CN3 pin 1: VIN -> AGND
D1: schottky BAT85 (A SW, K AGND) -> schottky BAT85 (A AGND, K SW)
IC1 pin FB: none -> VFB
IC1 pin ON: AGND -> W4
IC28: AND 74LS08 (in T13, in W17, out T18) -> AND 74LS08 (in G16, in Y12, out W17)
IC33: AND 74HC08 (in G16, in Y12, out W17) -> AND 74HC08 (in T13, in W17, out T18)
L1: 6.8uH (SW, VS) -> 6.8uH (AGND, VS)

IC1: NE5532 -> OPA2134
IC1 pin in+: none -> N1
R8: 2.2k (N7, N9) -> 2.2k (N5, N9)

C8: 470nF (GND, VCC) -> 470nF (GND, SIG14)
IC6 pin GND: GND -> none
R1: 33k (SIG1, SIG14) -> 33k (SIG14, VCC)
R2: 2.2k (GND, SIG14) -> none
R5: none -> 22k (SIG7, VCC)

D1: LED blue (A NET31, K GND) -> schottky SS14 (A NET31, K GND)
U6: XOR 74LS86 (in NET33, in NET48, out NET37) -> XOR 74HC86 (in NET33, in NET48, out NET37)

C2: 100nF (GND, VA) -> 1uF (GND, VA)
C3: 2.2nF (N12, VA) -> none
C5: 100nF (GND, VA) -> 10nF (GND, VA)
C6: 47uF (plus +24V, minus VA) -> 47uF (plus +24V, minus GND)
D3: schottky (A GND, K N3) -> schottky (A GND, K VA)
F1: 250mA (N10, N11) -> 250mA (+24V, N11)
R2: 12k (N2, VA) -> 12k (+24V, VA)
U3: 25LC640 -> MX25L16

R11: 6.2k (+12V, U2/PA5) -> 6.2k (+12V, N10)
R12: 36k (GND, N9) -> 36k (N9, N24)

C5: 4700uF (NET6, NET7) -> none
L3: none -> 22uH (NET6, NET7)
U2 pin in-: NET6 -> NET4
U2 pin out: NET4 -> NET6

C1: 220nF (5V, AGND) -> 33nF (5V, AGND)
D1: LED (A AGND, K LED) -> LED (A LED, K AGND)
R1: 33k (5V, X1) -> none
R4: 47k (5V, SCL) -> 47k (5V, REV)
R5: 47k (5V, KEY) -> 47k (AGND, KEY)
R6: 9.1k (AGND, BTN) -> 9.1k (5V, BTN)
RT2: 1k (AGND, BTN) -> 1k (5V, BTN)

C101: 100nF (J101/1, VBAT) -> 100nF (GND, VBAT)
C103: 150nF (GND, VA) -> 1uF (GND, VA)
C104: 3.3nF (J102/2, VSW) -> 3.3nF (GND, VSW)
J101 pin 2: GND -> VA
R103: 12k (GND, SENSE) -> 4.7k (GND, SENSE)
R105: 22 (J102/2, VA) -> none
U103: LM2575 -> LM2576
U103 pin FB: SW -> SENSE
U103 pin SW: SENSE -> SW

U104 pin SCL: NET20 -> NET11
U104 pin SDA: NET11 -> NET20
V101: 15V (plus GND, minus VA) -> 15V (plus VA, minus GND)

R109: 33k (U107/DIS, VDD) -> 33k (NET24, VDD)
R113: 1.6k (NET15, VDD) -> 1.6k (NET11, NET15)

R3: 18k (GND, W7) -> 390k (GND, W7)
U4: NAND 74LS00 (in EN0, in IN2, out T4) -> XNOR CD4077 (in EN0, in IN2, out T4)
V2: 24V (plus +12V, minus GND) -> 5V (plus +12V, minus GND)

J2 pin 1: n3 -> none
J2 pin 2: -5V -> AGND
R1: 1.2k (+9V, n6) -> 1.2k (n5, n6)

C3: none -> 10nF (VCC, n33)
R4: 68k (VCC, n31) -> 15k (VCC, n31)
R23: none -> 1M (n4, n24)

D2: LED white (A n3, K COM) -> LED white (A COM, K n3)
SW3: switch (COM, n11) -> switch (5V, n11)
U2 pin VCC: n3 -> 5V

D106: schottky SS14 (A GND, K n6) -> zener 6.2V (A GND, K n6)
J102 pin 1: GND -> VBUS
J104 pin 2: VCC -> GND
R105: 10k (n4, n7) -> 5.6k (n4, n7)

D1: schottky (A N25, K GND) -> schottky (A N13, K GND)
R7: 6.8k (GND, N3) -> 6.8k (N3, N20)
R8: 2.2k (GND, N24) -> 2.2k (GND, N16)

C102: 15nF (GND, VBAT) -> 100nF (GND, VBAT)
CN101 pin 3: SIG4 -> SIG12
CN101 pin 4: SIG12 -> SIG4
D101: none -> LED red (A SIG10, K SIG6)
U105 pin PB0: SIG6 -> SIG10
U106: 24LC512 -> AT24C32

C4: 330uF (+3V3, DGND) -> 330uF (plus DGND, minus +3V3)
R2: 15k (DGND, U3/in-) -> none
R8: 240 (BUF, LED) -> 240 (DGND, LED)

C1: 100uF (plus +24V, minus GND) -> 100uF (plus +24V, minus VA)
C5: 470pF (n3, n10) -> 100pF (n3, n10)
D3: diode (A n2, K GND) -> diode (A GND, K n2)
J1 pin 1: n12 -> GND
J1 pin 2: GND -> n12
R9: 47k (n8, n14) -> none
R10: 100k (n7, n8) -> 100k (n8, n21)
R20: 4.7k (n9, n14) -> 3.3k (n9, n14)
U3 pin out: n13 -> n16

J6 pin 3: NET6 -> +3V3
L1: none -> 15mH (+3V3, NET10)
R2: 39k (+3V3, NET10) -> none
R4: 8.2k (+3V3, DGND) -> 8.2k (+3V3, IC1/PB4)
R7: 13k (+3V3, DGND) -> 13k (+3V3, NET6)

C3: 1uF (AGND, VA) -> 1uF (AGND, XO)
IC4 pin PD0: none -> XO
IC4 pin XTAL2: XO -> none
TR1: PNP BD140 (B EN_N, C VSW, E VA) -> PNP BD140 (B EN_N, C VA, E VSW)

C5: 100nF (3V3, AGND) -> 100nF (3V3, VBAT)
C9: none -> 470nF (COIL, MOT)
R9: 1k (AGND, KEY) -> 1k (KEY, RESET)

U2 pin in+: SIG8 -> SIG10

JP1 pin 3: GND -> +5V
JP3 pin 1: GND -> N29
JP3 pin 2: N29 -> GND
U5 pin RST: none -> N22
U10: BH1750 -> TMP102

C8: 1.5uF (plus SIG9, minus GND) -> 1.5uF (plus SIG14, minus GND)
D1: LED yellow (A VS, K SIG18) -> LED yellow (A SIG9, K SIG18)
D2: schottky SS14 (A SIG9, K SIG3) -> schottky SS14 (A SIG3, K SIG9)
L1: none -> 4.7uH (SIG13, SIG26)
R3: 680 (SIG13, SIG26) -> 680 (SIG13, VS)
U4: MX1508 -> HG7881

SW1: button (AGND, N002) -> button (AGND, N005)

========================

#### About this exercise:
From the listing above, repeat exactly the lines starting at the line that includes "D1: schottky (A" and ending at the line that includes "R7: 13k (+3V3, DGND) -> 13k (+3V3, NET6)", with nothing outside that span.

#### Solution to the exercise:
D1: schottky (A N25, K GND) -> schottky (A N13, K GND)
R7: 6.8k (GND, N3) -> 6.8k (N3, N20)
R8: 2.2k (GND, N24) -> 2.2k (GND, N16)

C102: 15nF (GND, VBAT) -> 100nF (GND, VBAT)
CN101 pin 3: SIG4 -> SIG12
CN101 pin 4: SIG12 -> SIG4
D101: none -> LED red (A SIG10, K SIG6)
U105 pin PB0: SIG6 -> SIG10
U106: 24LC512 -> AT24C32

C4: 330uF (+3V3, DGND) -> 330uF (plus DGND, minus +3V3)
R2: 15k (DGND, U3/in-) -> none
R8: 240 (BUF, LED) -> 240 (DGND, LED)

C1: 100uF (plus +24V, minus GND) -> 100uF (plus +24V, minus VA)
C5: 470pF (n3, n10) -> 100pF (n3, n10)
D3: diode (A n2, K GND) -> diode (A GND, K n2)
J1 pin 1: n12 -> GND
J1 pin 2: GND -> n12
R9: 47k (n8, n14) -> none
R10: 100k (n7, n8) -> 100k (n8, n21)
R20: 4.7k (n9, n14) -> 3.3k (n9, n14)
U3 pin out: n13 -> n16

J6 pin 3: NET6 -> +3V3
L1: none -> 15mH (+3V3, NET10)
R2: 39k (+3V3, NET10) -> none
R4: 8.2k (+3V3, DGND) -> 8.2k (+3V3, IC1/PB4)
R7: 13k (+3V3, DGND) -> 13k (+3V3, NET6)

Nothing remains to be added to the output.